** What needs to be done **
Which lines of the data below include the string "tile"? Return each of them.

** Available records **

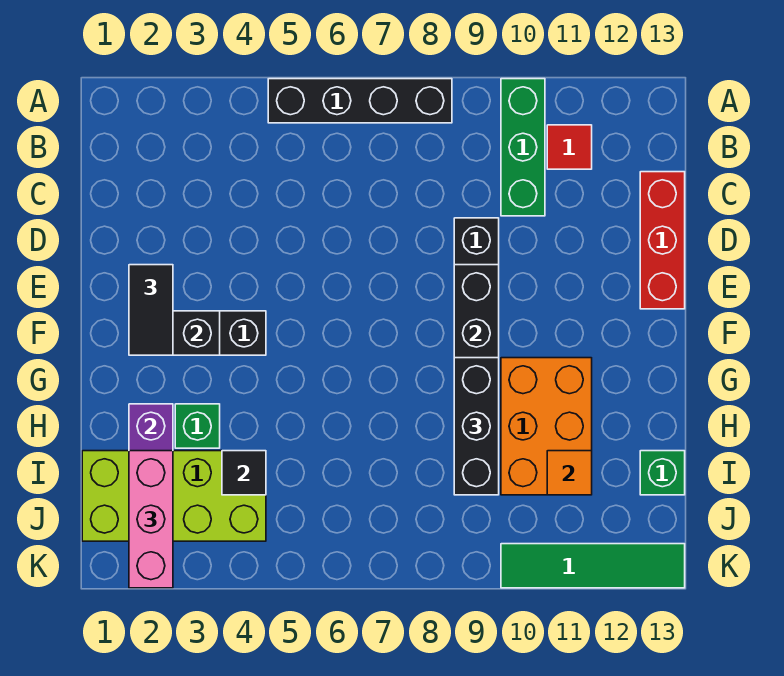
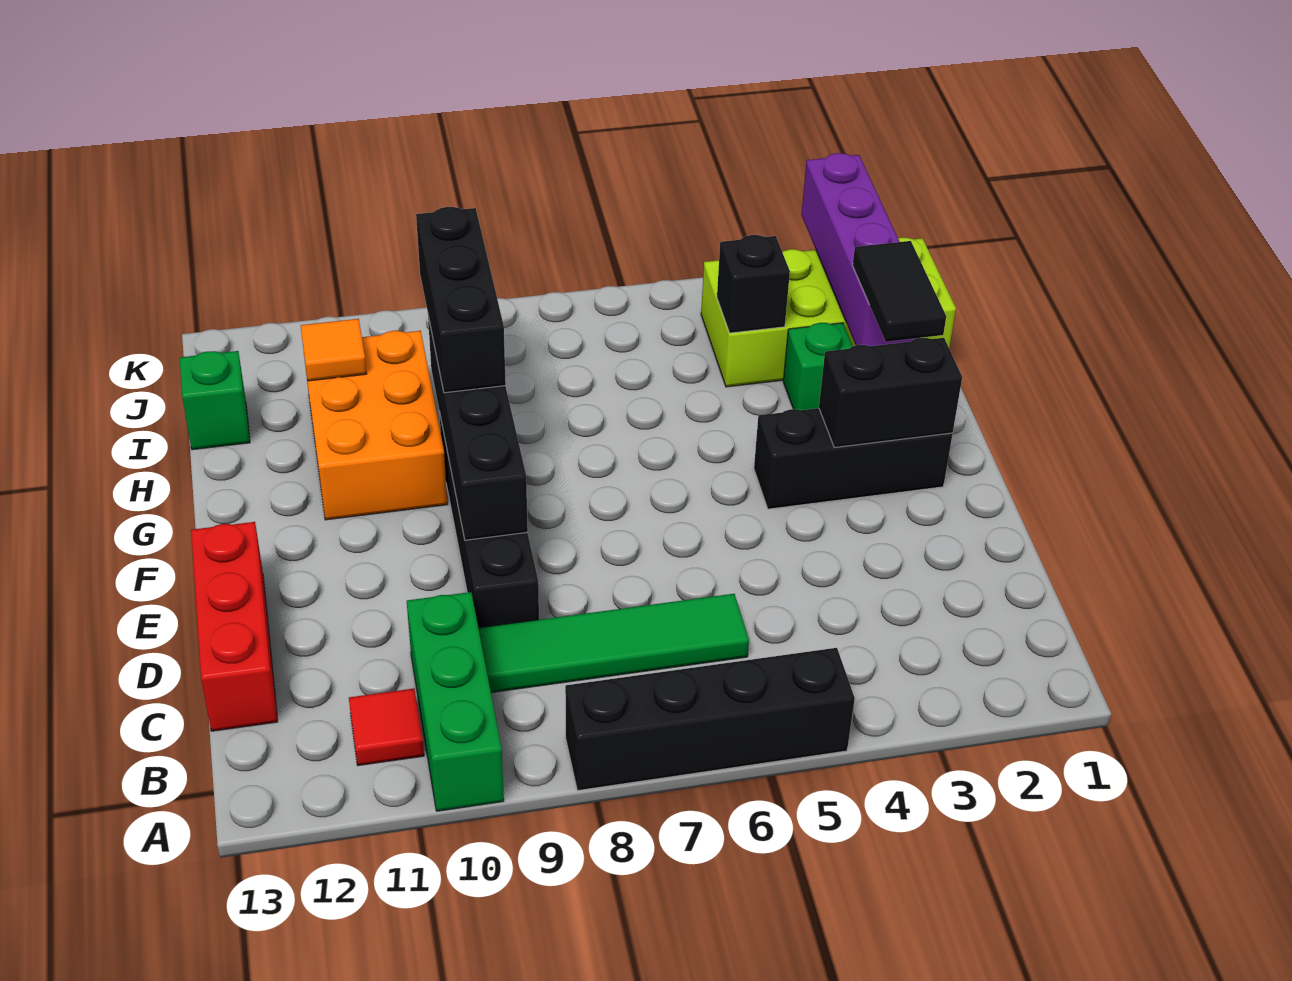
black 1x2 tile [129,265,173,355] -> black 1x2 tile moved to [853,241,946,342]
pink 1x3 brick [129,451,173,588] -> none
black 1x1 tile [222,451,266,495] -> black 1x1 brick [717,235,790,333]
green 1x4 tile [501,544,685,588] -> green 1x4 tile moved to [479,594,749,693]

---

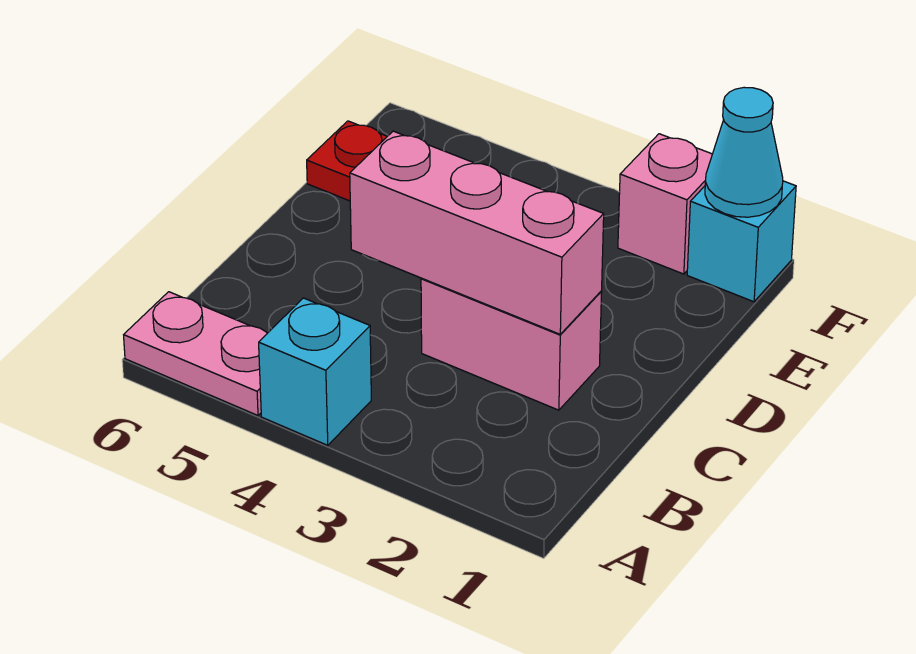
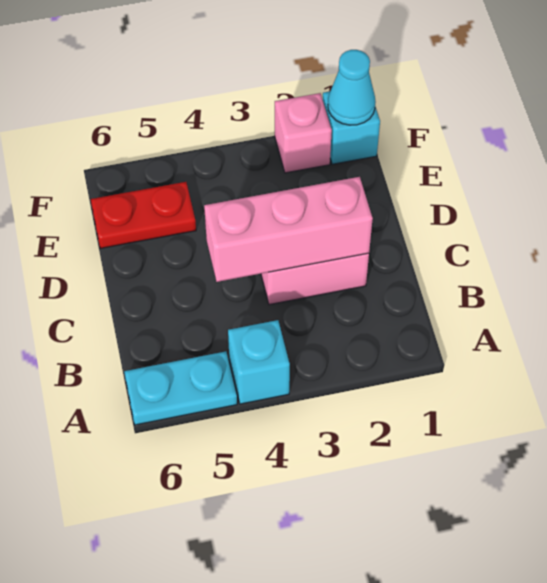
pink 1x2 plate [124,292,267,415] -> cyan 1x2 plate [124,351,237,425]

--

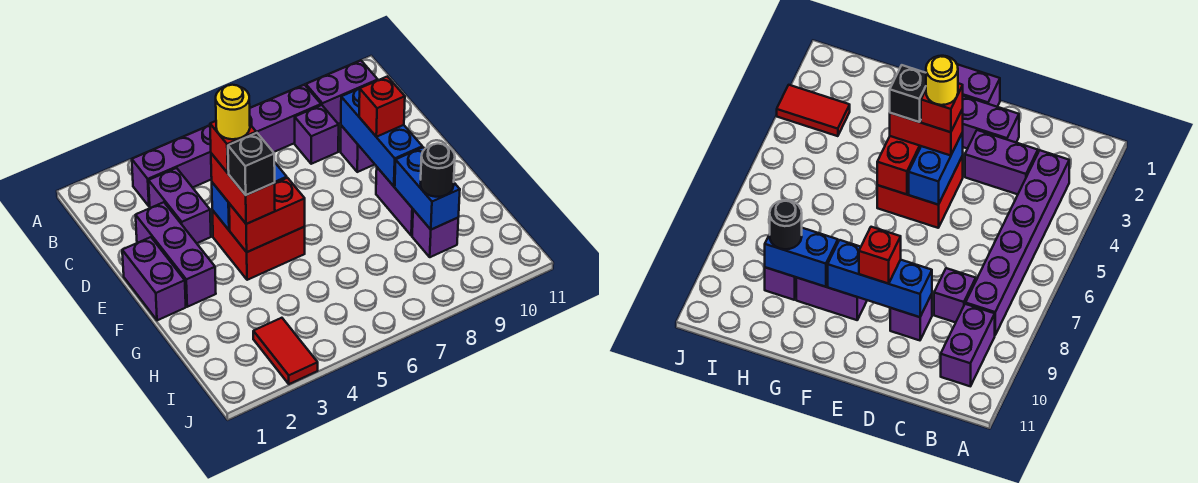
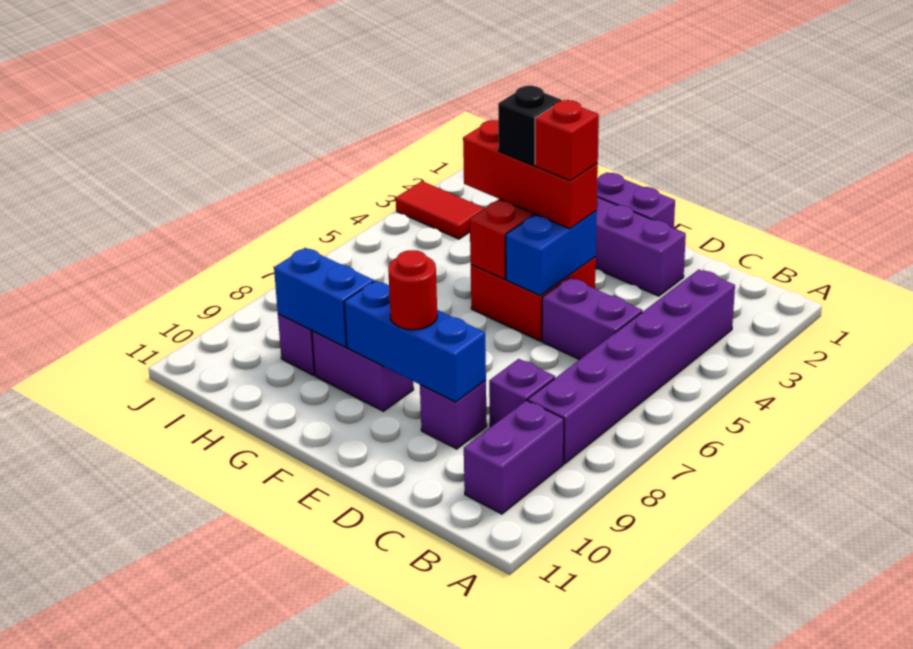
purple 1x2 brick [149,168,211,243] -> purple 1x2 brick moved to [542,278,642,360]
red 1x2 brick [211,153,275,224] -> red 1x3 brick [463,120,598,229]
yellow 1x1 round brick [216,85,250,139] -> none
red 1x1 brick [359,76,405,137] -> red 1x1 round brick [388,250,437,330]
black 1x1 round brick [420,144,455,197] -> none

** Result of this exercise **
black 1x2 tile [129,265,173,355] -> black 1x2 tile moved to [853,241,946,342]
black 1x1 tile [222,451,266,495] -> black 1x1 brick [717,235,790,333]
green 1x4 tile [501,544,685,588] -> green 1x4 tile moved to [479,594,749,693]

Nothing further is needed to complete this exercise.